**Task prompt:**
When you repeat the listing below, keep every word exactly and leave out each picture.
╭─ Recorded information
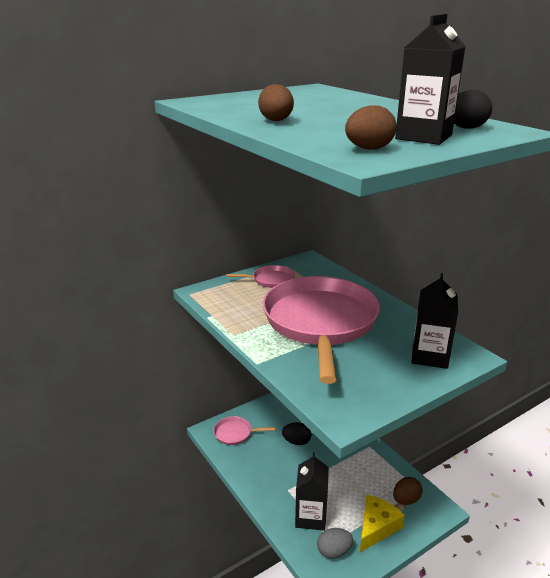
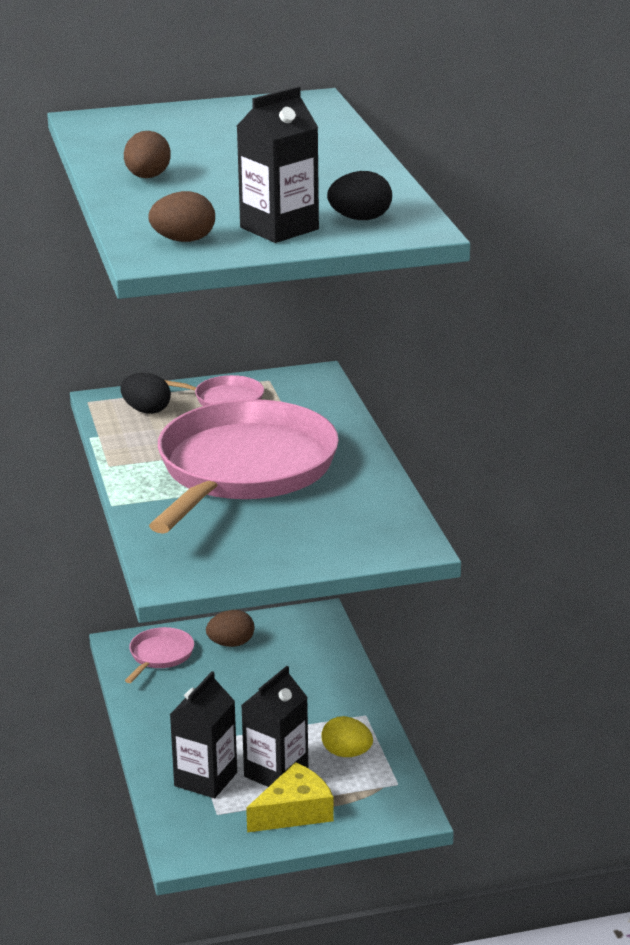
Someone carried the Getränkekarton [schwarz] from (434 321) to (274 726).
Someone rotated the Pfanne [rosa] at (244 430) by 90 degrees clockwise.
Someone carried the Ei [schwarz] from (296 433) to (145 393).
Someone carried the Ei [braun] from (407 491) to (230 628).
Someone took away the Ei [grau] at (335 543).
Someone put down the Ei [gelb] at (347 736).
╰─
**Output for this exercise:**
Someone carried the Getränkekarton [schwarz] from (434 321) to (274 726).
Someone rotated the Pfanne [rosa] at (244 430) by 90 degrees clockwise.
Someone carried the Ei [schwarz] from (296 433) to (145 393).
Someone carried the Ei [braun] from (407 491) to (230 628).
Someone took away the Ei [grau] at (335 543).
Someone put down the Ei [gelb] at (347 736).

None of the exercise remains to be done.